Repeat every record below exactly, leaving out the pictures.

+--

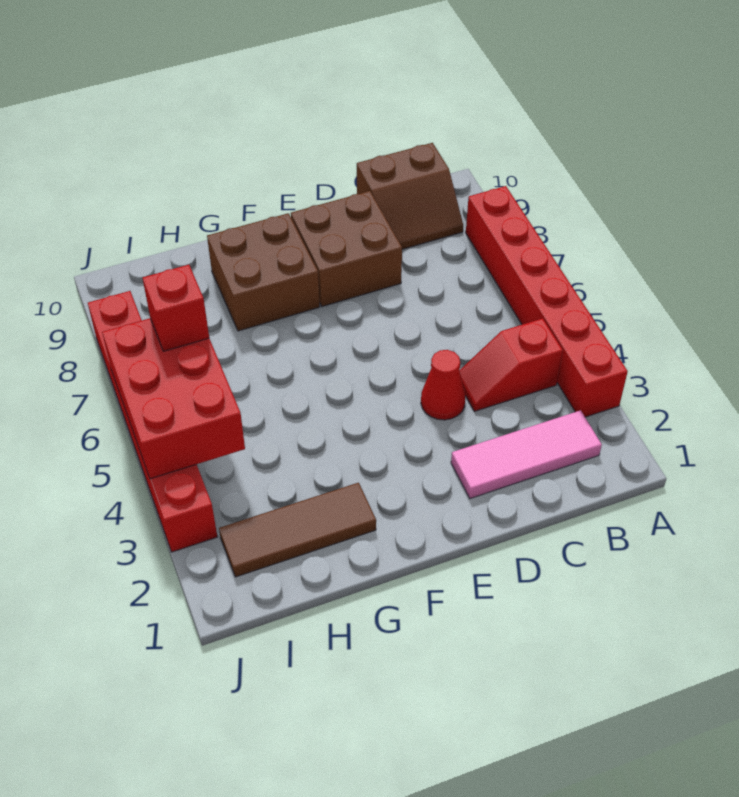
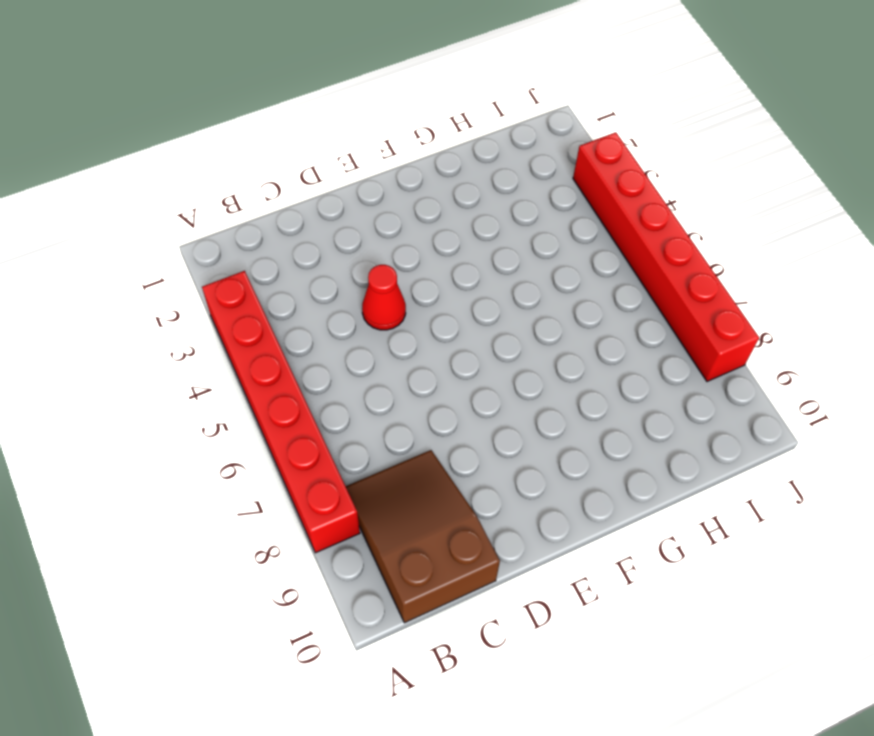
brown slope B8:C10 level 1 top 10 -> brown slope B9:C10 level 1 top 10
none -> pink tile B2:D2 level 1
none -> red slope B4:C4 level 1 top B

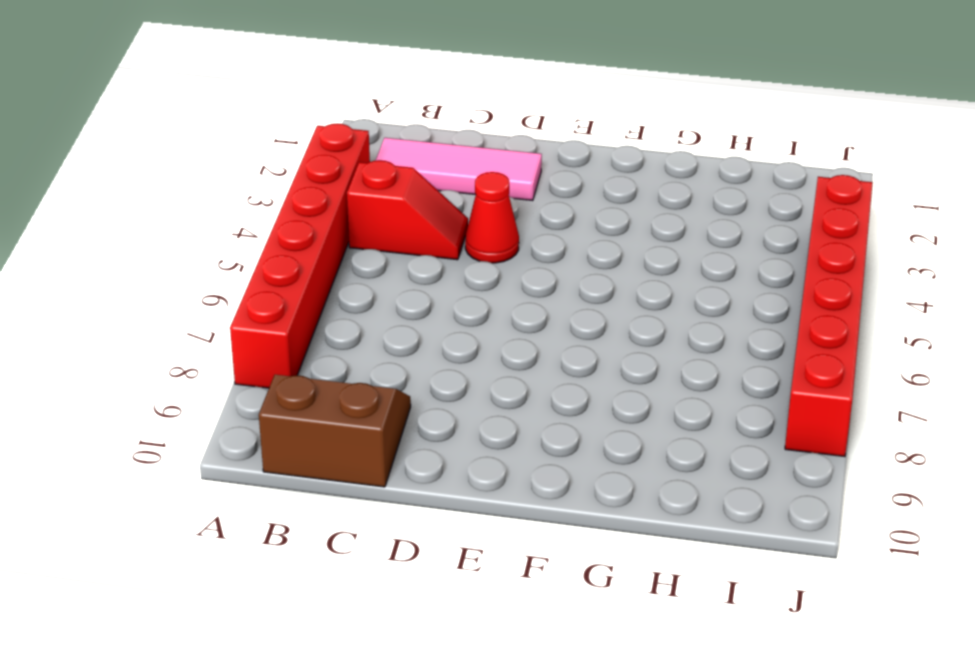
none -> brown brick D8:E9 level 1
none -> brown brick F8:G9 level 1

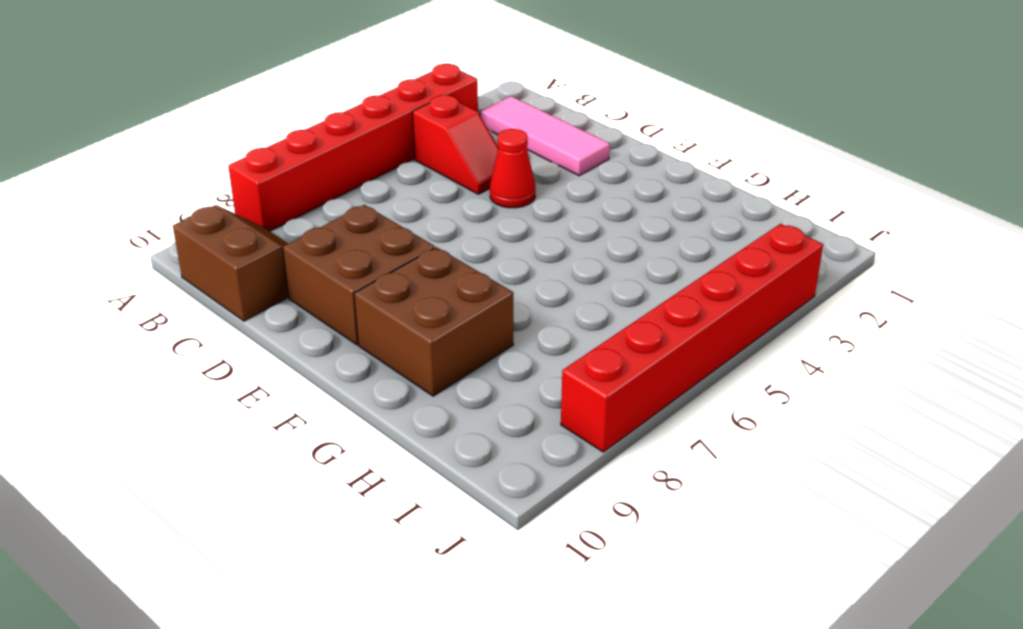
none -> brown tile G2:I2 level 1
none -> red brick I4:J6 level 2

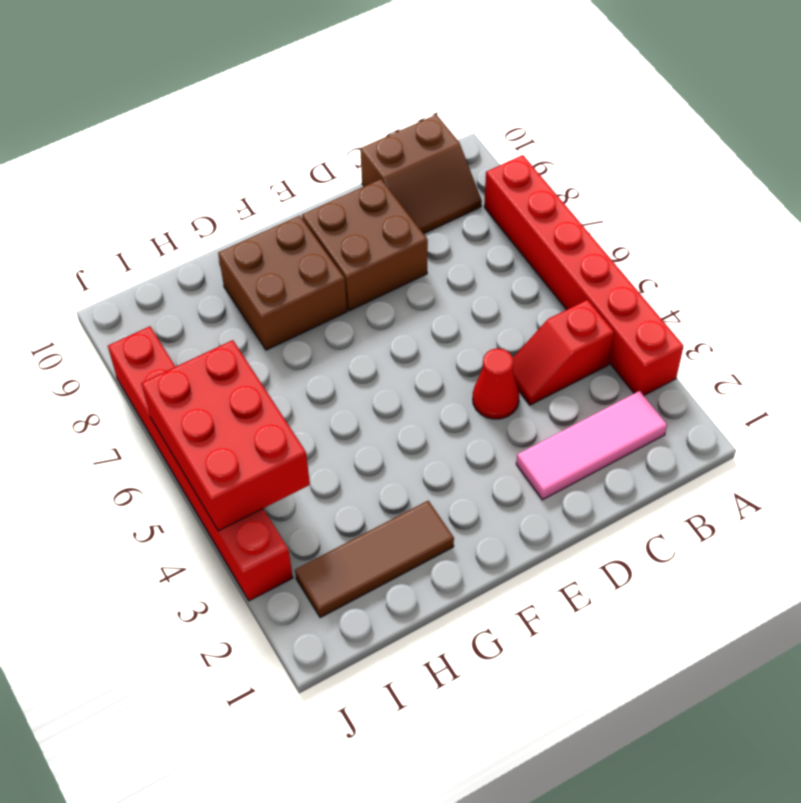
none -> red brick I6 level 3

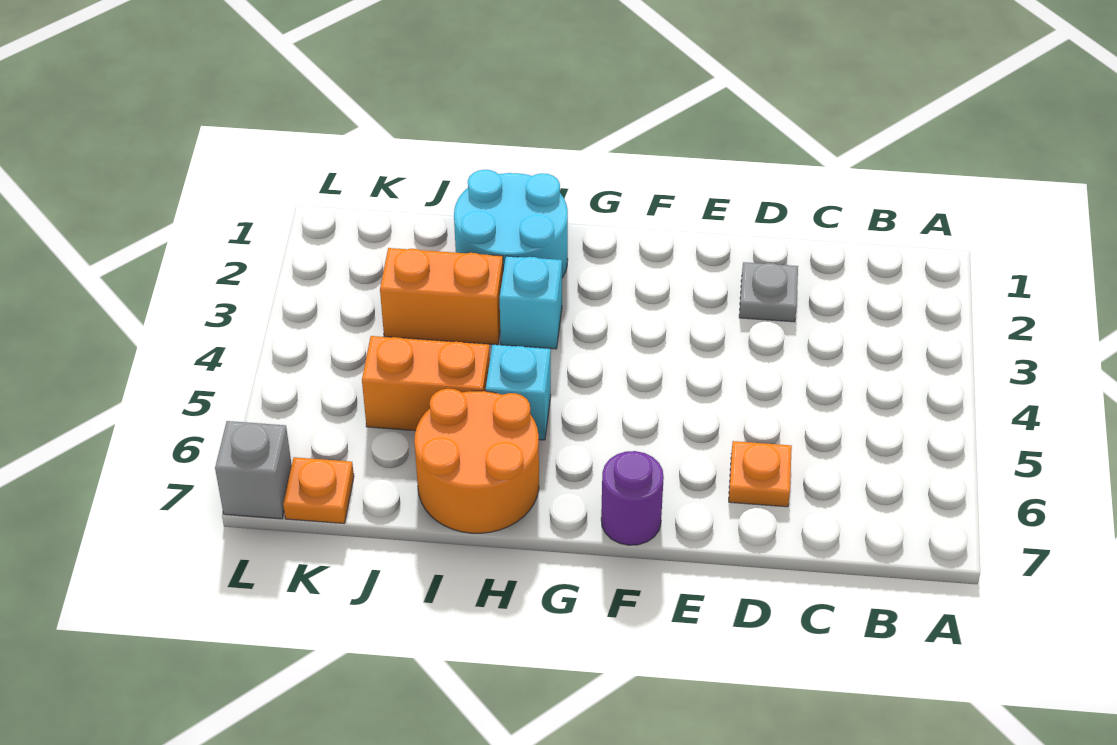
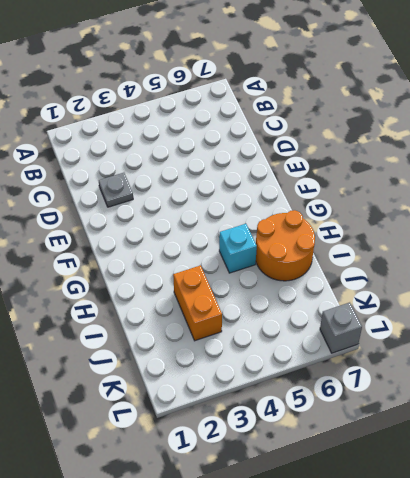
none -> orange plate D6 level 1
none -> purple round brick F7 level 1

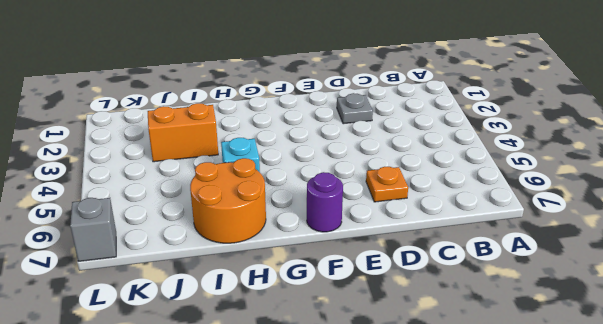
none -> cyan round brick H1:I2 level 1
none -> cyan brick H3 level 1

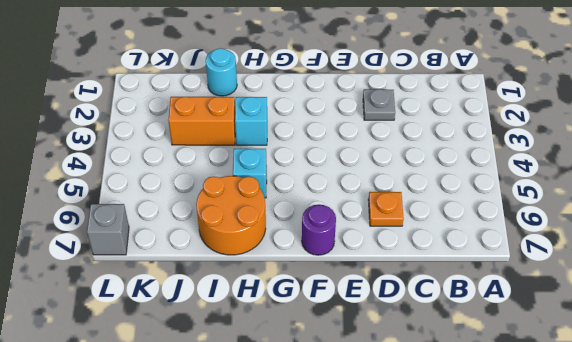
cyan round brick I1 level 1 -> cyan round brick H1:I2 level 1
none -> orange brick I5:J5 level 1
none -> orange plate K7 level 1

+--

- _WORKED SOLUTION_:
brown slope B8:C10 level 1 top 10 -> brown slope B9:C10 level 1 top 10
none -> pink tile B2:D2 level 1
none -> red slope B4:C4 level 1 top B

none -> brown brick D8:E9 level 1
none -> brown brick F8:G9 level 1

none -> brown tile G2:I2 level 1
none -> red brick I4:J6 level 2

none -> red brick I6 level 3

none -> orange plate D6 level 1
none -> purple round brick F7 level 1

none -> cyan round brick H1:I2 level 1
none -> cyan brick H3 level 1

cyan round brick I1 level 1 -> cyan round brick H1:I2 level 1
none -> orange brick I5:J5 level 1
none -> orange plate K7 level 1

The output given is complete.